• Data to examine:
____________________

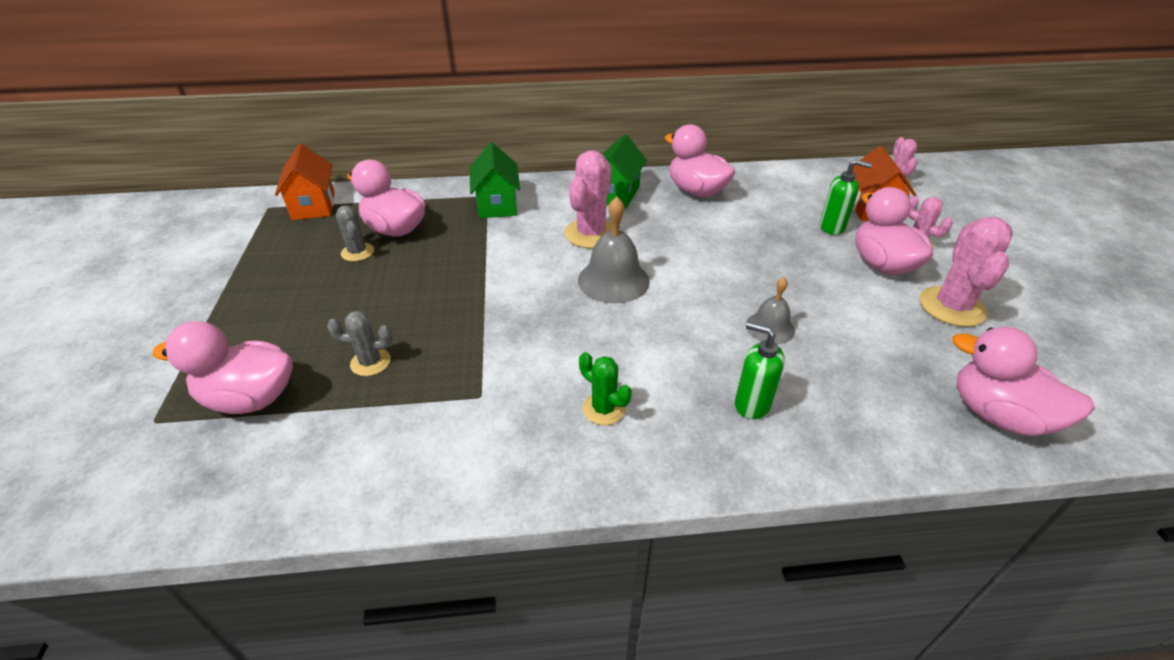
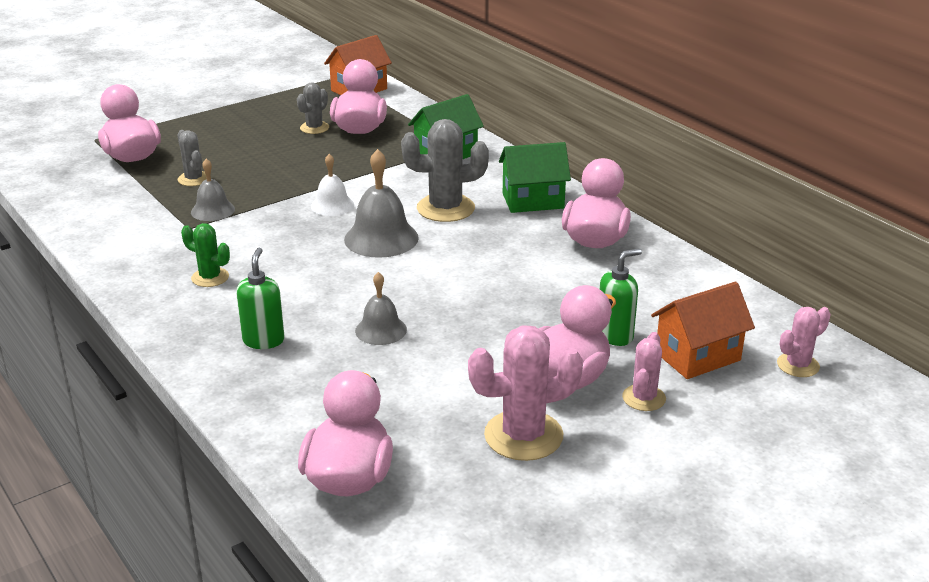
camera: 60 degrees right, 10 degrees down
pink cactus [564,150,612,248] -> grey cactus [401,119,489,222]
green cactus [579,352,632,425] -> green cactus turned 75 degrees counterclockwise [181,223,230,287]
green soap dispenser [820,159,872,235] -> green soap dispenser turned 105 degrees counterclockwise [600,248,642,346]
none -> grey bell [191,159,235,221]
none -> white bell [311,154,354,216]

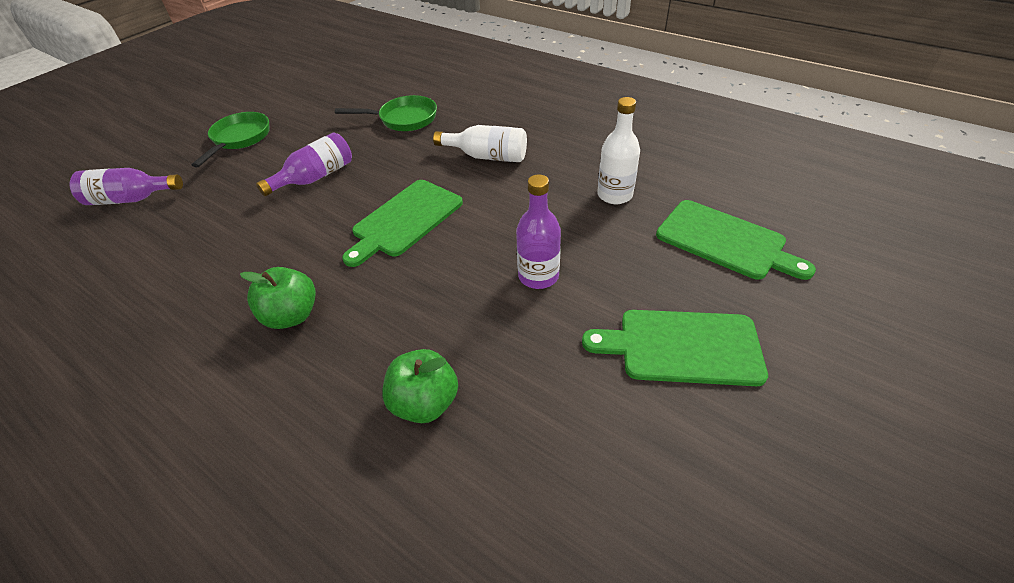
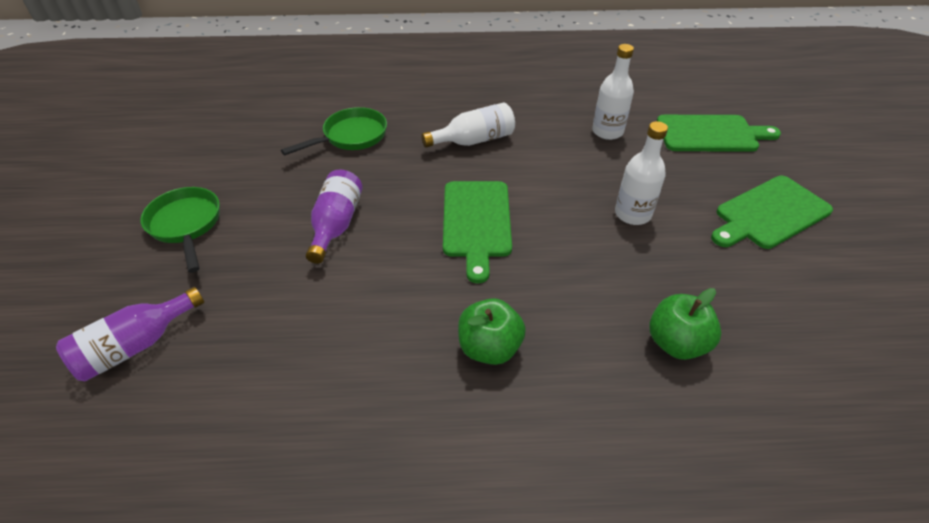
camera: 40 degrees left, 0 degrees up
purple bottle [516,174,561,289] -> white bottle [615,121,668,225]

____________________

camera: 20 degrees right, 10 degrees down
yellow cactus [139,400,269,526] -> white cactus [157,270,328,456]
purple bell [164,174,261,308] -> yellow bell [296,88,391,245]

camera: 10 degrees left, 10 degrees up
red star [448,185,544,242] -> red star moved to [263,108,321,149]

____________________

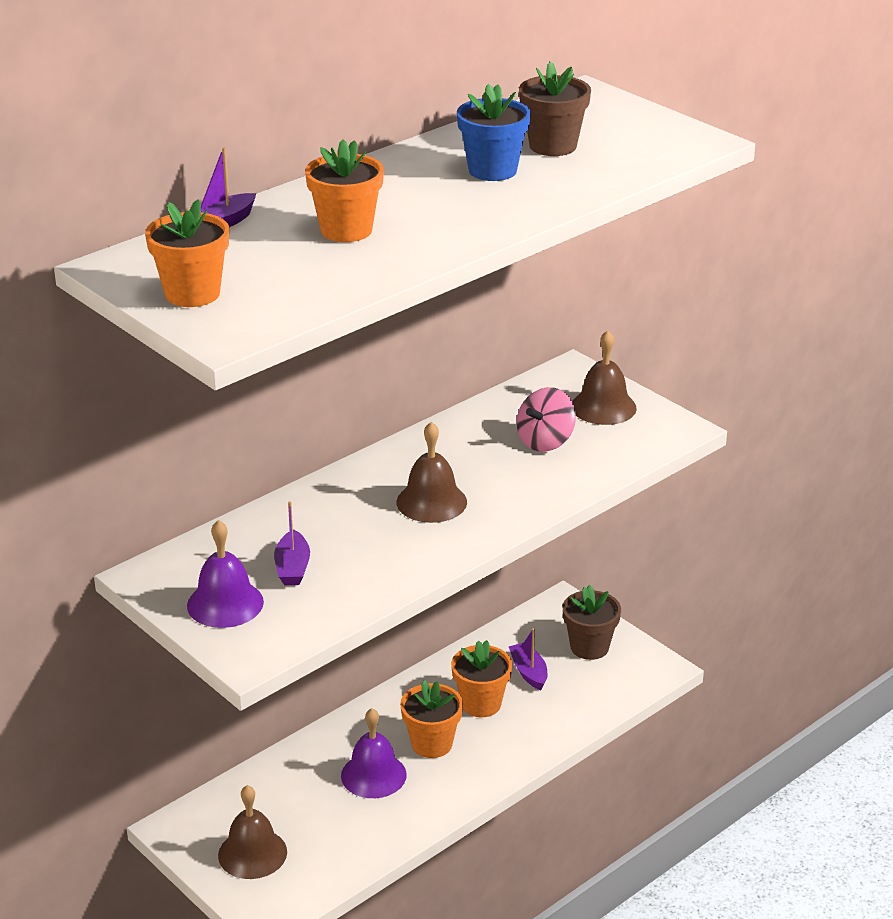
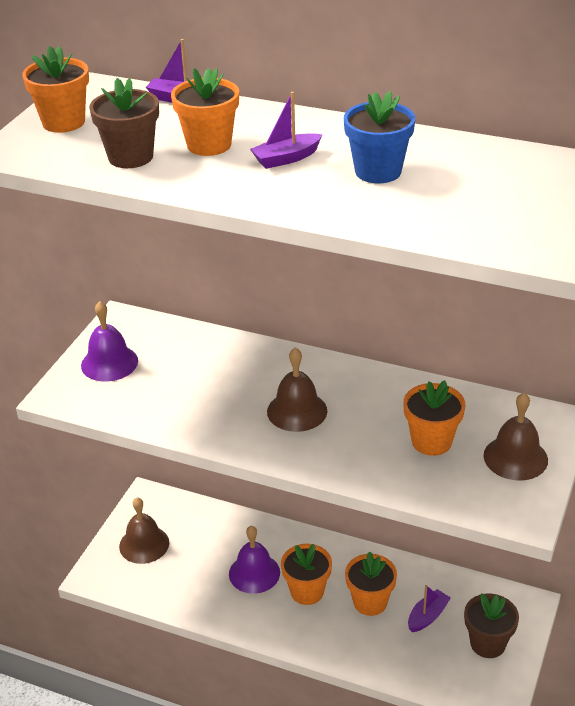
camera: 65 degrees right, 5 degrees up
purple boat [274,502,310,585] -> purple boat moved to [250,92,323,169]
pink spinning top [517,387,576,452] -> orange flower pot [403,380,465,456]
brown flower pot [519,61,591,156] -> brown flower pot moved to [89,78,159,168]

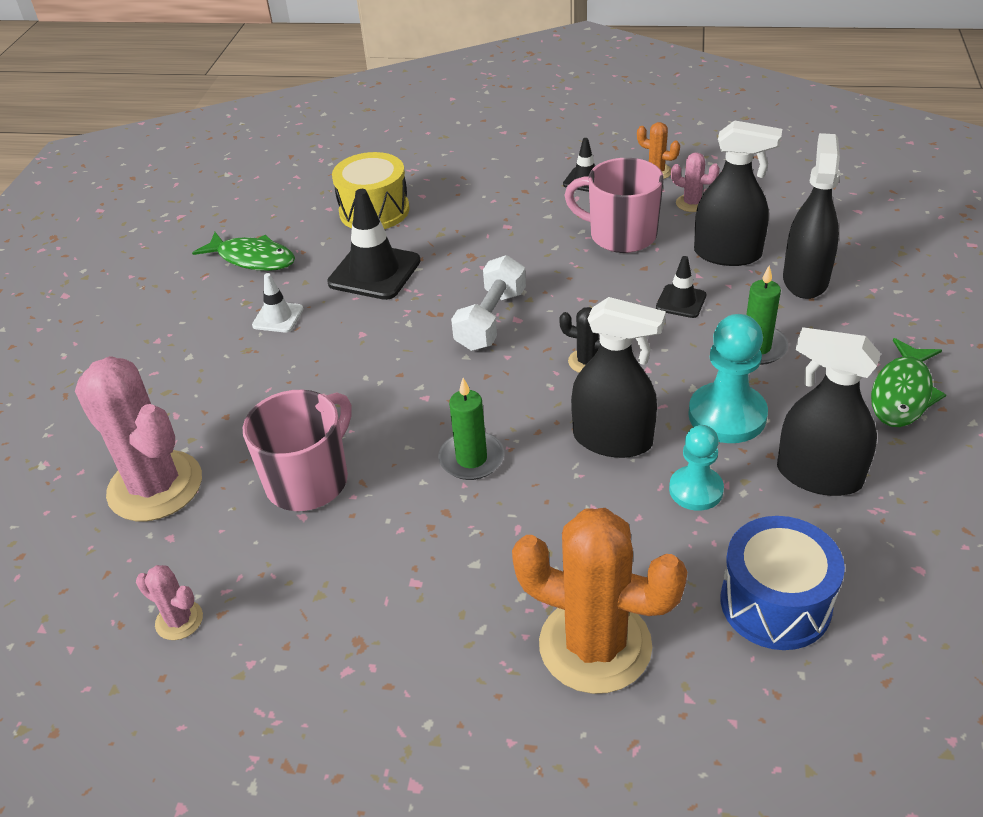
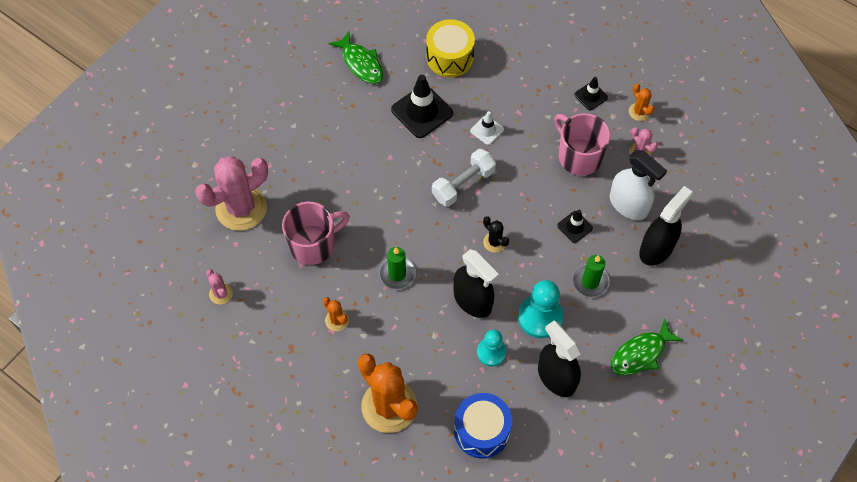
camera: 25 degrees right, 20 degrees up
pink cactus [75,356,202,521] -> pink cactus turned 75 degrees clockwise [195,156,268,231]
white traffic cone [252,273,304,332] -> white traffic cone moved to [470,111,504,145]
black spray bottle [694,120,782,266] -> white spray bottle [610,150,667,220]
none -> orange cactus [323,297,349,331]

____________________

• Required action:
Reading through the records above, report each line in which the string "camera" is found.

• Solution:
camera: 60 degrees right, 10 degrees down
camera: 40 degrees left, 0 degrees up
camera: 20 degrees right, 10 degrees down
camera: 10 degrees left, 10 degrees up
camera: 65 degrees right, 5 degrees up
camera: 25 degrees right, 20 degrees up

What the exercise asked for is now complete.